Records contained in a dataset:

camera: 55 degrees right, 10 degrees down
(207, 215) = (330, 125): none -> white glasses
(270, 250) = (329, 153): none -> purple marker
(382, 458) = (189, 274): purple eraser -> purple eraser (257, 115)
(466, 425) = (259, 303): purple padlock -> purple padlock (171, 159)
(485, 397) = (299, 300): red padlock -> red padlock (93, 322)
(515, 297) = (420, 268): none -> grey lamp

** WORK TASK **
Quote each line above in full, word for word.

** ANSWER SPACE **
camera: 55 degrees right, 10 degrees down
(207, 215) = (330, 125): none -> white glasses
(270, 250) = (329, 153): none -> purple marker
(382, 458) = (189, 274): purple eraser -> purple eraser (257, 115)
(466, 425) = (259, 303): purple padlock -> purple padlock (171, 159)
(485, 397) = (299, 300): red padlock -> red padlock (93, 322)
(515, 297) = (420, 268): none -> grey lamp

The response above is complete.